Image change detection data
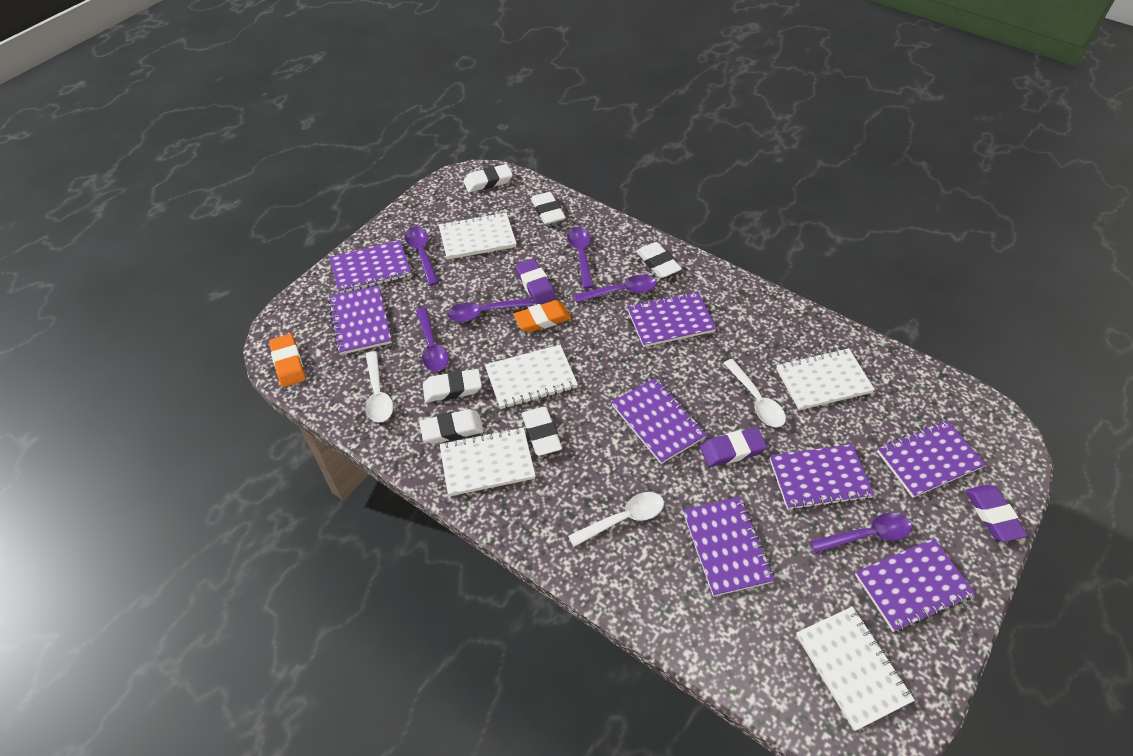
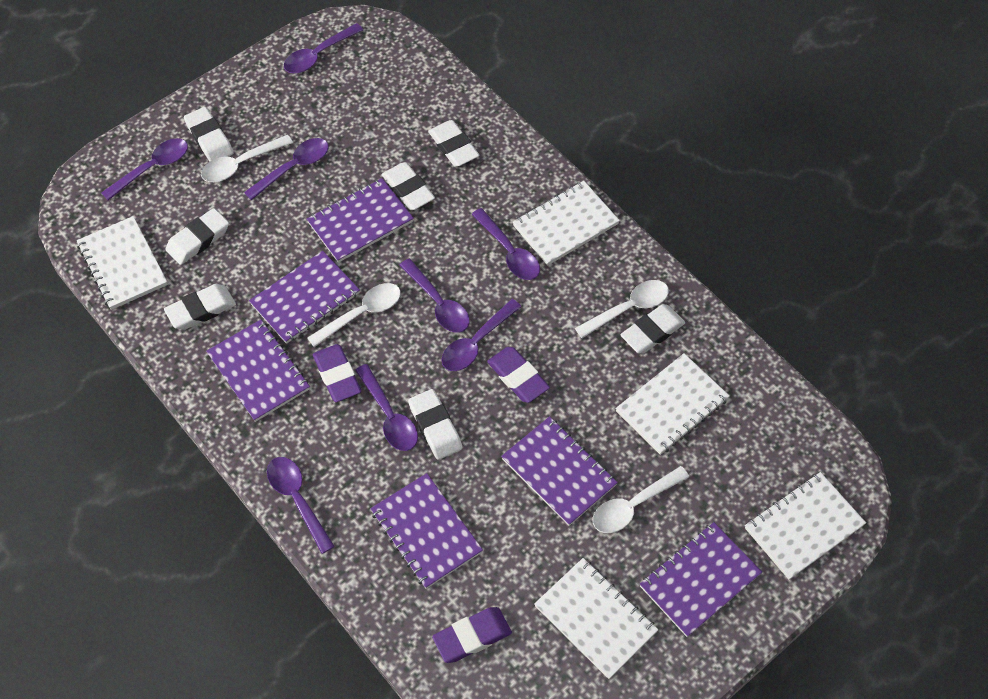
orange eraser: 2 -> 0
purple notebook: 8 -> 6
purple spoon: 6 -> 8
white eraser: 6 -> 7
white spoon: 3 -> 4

Your task
Repeat each line of the records exactly, dropping the pictures.

Output for this task
orange eraser: 2 -> 0
purple notebook: 8 -> 6
purple spoon: 6 -> 8
white eraser: 6 -> 7
white spoon: 3 -> 4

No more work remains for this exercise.